● **What is being asked**: Each entry below is to be restated word for word, with no pictures carried over.

Data provided Block Start

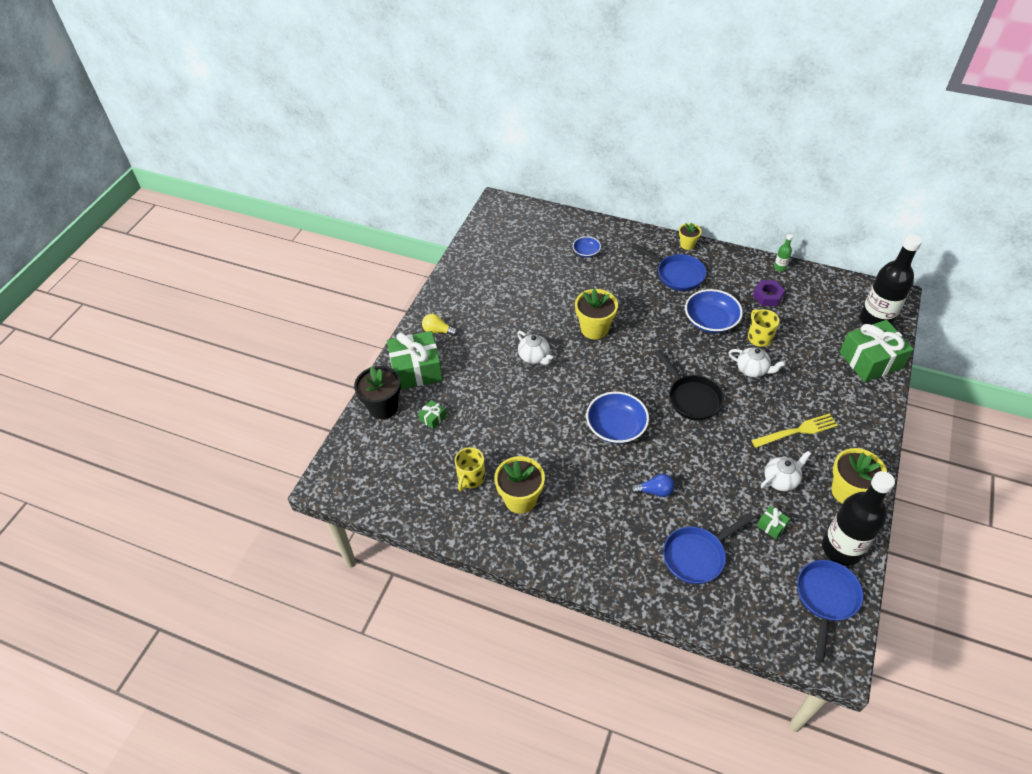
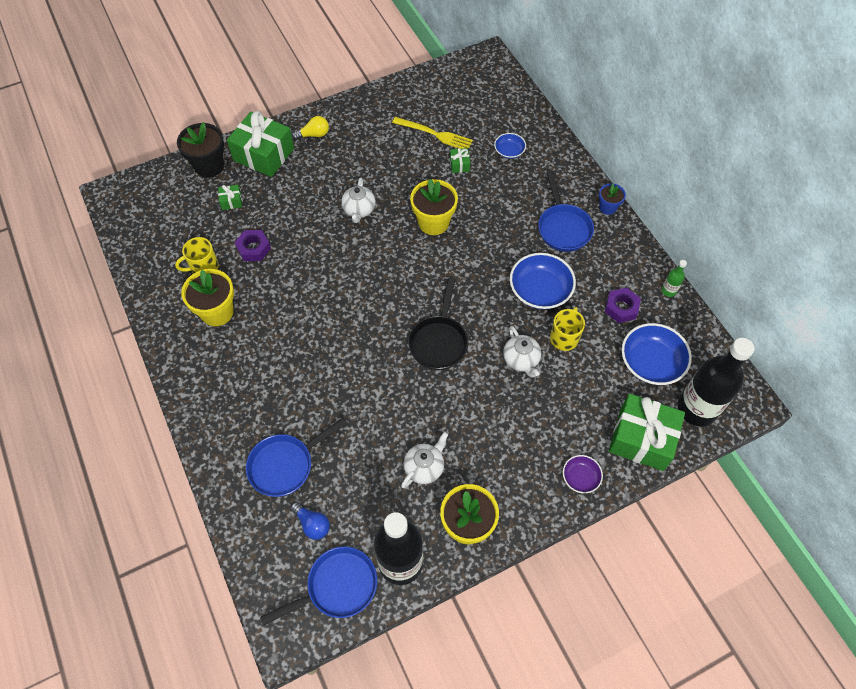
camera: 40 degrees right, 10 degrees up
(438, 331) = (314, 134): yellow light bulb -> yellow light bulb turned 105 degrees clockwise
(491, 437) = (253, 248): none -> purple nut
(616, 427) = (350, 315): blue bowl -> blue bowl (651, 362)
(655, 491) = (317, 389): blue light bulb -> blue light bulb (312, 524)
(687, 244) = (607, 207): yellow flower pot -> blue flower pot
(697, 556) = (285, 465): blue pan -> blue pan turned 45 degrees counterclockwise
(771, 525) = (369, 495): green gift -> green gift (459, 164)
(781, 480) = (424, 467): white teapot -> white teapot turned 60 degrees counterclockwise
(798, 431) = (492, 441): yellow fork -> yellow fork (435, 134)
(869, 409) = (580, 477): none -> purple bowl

Data provided Block End

● **Answer to this task**:
camera: 40 degrees right, 10 degrees up
(438, 331) = (314, 134): yellow light bulb -> yellow light bulb turned 105 degrees clockwise
(491, 437) = (253, 248): none -> purple nut
(616, 427) = (350, 315): blue bowl -> blue bowl (651, 362)
(655, 491) = (317, 389): blue light bulb -> blue light bulb (312, 524)
(687, 244) = (607, 207): yellow flower pot -> blue flower pot
(697, 556) = (285, 465): blue pan -> blue pan turned 45 degrees counterclockwise
(771, 525) = (369, 495): green gift -> green gift (459, 164)
(781, 480) = (424, 467): white teapot -> white teapot turned 60 degrees counterclockwise
(798, 431) = (492, 441): yellow fork -> yellow fork (435, 134)
(869, 409) = (580, 477): none -> purple bowl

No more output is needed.